-------- RECORDS FOR THE EXERCISE
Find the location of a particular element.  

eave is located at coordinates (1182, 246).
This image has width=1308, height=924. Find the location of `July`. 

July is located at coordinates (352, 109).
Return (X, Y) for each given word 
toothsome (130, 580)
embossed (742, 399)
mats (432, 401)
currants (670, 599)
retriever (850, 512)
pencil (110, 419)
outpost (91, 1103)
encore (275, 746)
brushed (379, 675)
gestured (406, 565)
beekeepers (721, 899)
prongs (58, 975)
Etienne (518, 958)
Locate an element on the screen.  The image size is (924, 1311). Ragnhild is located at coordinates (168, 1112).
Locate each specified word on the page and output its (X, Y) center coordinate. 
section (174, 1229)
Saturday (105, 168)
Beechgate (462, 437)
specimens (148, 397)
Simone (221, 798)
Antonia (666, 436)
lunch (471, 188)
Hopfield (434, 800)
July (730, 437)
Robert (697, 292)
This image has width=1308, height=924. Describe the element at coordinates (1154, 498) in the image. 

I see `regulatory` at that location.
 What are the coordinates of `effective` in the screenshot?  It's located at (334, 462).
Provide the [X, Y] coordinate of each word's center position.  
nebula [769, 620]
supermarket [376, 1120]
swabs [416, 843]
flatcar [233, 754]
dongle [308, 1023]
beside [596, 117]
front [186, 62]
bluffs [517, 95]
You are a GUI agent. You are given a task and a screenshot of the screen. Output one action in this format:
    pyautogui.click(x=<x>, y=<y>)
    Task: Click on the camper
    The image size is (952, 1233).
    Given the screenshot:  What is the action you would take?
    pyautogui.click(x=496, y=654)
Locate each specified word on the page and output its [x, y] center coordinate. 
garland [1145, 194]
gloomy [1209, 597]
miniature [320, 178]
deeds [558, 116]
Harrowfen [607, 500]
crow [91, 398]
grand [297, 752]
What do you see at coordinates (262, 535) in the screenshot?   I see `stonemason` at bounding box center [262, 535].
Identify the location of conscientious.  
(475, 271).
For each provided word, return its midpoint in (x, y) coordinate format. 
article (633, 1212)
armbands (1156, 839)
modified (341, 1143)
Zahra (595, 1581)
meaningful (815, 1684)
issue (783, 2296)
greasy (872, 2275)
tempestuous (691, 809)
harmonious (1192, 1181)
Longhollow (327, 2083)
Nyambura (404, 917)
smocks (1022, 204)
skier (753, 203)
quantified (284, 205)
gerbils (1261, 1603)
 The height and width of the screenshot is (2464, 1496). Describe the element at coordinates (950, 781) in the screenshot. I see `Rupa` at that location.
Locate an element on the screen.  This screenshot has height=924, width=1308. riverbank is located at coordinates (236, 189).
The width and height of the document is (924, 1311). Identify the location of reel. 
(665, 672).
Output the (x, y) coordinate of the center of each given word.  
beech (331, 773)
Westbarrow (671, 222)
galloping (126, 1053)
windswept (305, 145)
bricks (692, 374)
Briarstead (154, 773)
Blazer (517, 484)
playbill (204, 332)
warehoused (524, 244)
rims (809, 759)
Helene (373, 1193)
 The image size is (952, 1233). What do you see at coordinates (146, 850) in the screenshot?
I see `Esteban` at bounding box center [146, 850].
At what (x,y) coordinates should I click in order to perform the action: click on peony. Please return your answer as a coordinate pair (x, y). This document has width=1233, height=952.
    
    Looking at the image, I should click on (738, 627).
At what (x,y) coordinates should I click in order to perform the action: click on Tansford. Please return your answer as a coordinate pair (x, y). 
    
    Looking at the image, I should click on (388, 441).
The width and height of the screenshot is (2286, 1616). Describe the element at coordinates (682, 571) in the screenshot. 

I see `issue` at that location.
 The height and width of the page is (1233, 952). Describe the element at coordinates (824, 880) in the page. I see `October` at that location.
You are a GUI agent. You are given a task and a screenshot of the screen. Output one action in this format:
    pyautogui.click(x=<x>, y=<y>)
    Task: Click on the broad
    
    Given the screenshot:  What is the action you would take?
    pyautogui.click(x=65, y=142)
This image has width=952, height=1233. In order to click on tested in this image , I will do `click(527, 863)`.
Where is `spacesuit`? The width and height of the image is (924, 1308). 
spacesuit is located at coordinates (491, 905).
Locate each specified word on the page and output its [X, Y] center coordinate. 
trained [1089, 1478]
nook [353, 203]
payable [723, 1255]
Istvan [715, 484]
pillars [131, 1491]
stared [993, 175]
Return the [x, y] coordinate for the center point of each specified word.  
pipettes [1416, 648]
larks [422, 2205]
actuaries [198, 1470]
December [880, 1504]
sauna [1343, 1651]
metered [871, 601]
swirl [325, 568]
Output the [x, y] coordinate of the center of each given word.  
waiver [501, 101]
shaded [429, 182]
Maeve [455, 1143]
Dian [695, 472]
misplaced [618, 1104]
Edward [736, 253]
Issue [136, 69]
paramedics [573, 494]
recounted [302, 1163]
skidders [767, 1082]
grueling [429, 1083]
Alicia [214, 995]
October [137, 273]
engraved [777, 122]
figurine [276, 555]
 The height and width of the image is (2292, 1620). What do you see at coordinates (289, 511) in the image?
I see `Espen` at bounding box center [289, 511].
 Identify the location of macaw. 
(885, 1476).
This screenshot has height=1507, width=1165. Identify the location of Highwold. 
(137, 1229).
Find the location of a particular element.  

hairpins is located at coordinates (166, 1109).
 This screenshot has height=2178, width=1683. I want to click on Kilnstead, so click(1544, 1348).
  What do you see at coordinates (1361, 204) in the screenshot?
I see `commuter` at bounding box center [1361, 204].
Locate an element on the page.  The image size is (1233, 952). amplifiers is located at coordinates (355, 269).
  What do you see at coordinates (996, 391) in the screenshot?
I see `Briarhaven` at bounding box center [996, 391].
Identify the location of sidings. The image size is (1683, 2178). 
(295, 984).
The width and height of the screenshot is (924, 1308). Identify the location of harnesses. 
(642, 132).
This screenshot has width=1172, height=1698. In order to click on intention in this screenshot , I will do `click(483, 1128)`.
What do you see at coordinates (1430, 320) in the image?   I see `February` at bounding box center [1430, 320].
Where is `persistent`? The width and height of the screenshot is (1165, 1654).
----------------
### YOUR INSTRUCTIONS
Could you reproduce the listing above, substituting "listed word" for "specified word" wherever it occurs and leaving everything else unchanged?

### REPLY
Find the location of a particular element.  

eave is located at coordinates (1182, 246).
This image has width=1308, height=924. Find the location of `July`. 

July is located at coordinates (352, 109).
Return (X, Y) for each given word 
toothsome (130, 580)
embossed (742, 399)
mats (432, 401)
currants (670, 599)
retriever (850, 512)
pencil (110, 419)
outpost (91, 1103)
encore (275, 746)
brushed (379, 675)
gestured (406, 565)
beekeepers (721, 899)
prongs (58, 975)
Etienne (518, 958)
Locate an element on the screen.  The image size is (924, 1311). Ragnhild is located at coordinates (168, 1112).
Locate each listed word on the page and output its (X, Y) center coordinate. 
section (174, 1229)
Saturday (105, 168)
Beechgate (462, 437)
specimens (148, 397)
Simone (221, 798)
Antonia (666, 436)
lunch (471, 188)
Hopfield (434, 800)
July (730, 437)
Robert (697, 292)
This image has width=1308, height=924. Describe the element at coordinates (1154, 498) in the image. 

I see `regulatory` at that location.
 What are the coordinates of `effective` in the screenshot?  It's located at (334, 462).
Provide the [X, Y] coordinate of each word's center position.  
nebula [769, 620]
supermarket [376, 1120]
swabs [416, 843]
flatcar [233, 754]
dongle [308, 1023]
beside [596, 117]
front [186, 62]
bluffs [517, 95]
You are a GUI agent. You are given a task and a screenshot of the screen. Output one action in this format:
    pyautogui.click(x=<x>, y=<y>)
    Task: Click on the camper
    The image size is (952, 1233).
    Given the screenshot:  What is the action you would take?
    pyautogui.click(x=496, y=654)
Locate each listed word on the page and output its [x, y] center coordinate. 
garland [1145, 194]
gloomy [1209, 597]
miniature [320, 178]
deeds [558, 116]
Harrowfen [607, 500]
crow [91, 398]
grand [297, 752]
What do you see at coordinates (262, 535) in the screenshot?   I see `stonemason` at bounding box center [262, 535].
Identify the location of conscientious.  
(475, 271).
For each provided word, return its midpoint in (x, y) coordinate format. 
article (633, 1212)
armbands (1156, 839)
modified (341, 1143)
Zahra (595, 1581)
meaningful (815, 1684)
issue (783, 2296)
greasy (872, 2275)
tempestuous (691, 809)
harmonious (1192, 1181)
Longhollow (327, 2083)
Nyambura (404, 917)
smocks (1022, 204)
skier (753, 203)
quantified (284, 205)
gerbils (1261, 1603)
 The height and width of the screenshot is (2464, 1496). Describe the element at coordinates (950, 781) in the screenshot. I see `Rupa` at that location.
Locate an element on the screen.  This screenshot has height=924, width=1308. riverbank is located at coordinates (236, 189).
The width and height of the document is (924, 1311). Identify the location of reel. 
(665, 672).
Output the (x, y) coordinate of the center of each given word.  
beech (331, 773)
Westbarrow (671, 222)
galloping (126, 1053)
windswept (305, 145)
bricks (692, 374)
Briarstead (154, 773)
Blazer (517, 484)
playbill (204, 332)
warehoused (524, 244)
rims (809, 759)
Helene (373, 1193)
 The image size is (952, 1233). What do you see at coordinates (146, 850) in the screenshot?
I see `Esteban` at bounding box center [146, 850].
At what (x,y) coordinates should I click in order to perform the action: click on peony. Please return your answer as a coordinate pair (x, y). This document has width=1233, height=952.
    
    Looking at the image, I should click on (738, 627).
At what (x,y) coordinates should I click in order to perform the action: click on Tansford. Please return your answer as a coordinate pair (x, y). 
    
    Looking at the image, I should click on (388, 441).
The width and height of the screenshot is (2286, 1616). Describe the element at coordinates (682, 571) in the screenshot. 

I see `issue` at that location.
 The height and width of the page is (1233, 952). Describe the element at coordinates (824, 880) in the page. I see `October` at that location.
You are a GUI agent. You are given a task and a screenshot of the screen. Output one action in this format:
    pyautogui.click(x=<x>, y=<y>)
    Task: Click on the broad
    
    Given the screenshot:  What is the action you would take?
    pyautogui.click(x=65, y=142)
This image has width=952, height=1233. In order to click on tested in this image , I will do `click(527, 863)`.
Where is `spacesuit`? The width and height of the image is (924, 1308). 
spacesuit is located at coordinates (491, 905).
Locate each listed word on the page and output its [X, Y] center coordinate. 
trained [1089, 1478]
nook [353, 203]
payable [723, 1255]
Istvan [715, 484]
pillars [131, 1491]
stared [993, 175]
Return the [x, y] coordinate for the center point of each listed word.  
pipettes [1416, 648]
larks [422, 2205]
actuaries [198, 1470]
December [880, 1504]
sauna [1343, 1651]
metered [871, 601]
swirl [325, 568]
Output the [x, y] coordinate of the center of each given word.  
waiver [501, 101]
shaded [429, 182]
Maeve [455, 1143]
Dian [695, 472]
misplaced [618, 1104]
Edward [736, 253]
Issue [136, 69]
paramedics [573, 494]
recounted [302, 1163]
skidders [767, 1082]
grueling [429, 1083]
Alicia [214, 995]
October [137, 273]
engraved [777, 122]
figurine [276, 555]
 The height and width of the image is (2292, 1620). What do you see at coordinates (289, 511) in the image?
I see `Espen` at bounding box center [289, 511].
 Identify the location of macaw. 
(885, 1476).
This screenshot has height=1507, width=1165. Identify the location of Highwold. 
(137, 1229).
Find the location of a particular element.  

hairpins is located at coordinates (166, 1109).
 This screenshot has height=2178, width=1683. I want to click on Kilnstead, so click(1544, 1348).
  What do you see at coordinates (1361, 204) in the screenshot?
I see `commuter` at bounding box center [1361, 204].
Locate an element on the page.  The image size is (1233, 952). amplifiers is located at coordinates (355, 269).
  What do you see at coordinates (996, 391) in the screenshot?
I see `Briarhaven` at bounding box center [996, 391].
Identify the location of sidings. The image size is (1683, 2178). 
(295, 984).
The width and height of the screenshot is (924, 1308). Identify the location of harnesses. 
(642, 132).
This screenshot has width=1172, height=1698. In order to click on intention in this screenshot , I will do `click(483, 1128)`.
What do you see at coordinates (1430, 320) in the image?   I see `February` at bounding box center [1430, 320].
Where is `persistent`? The width and height of the screenshot is (1165, 1654).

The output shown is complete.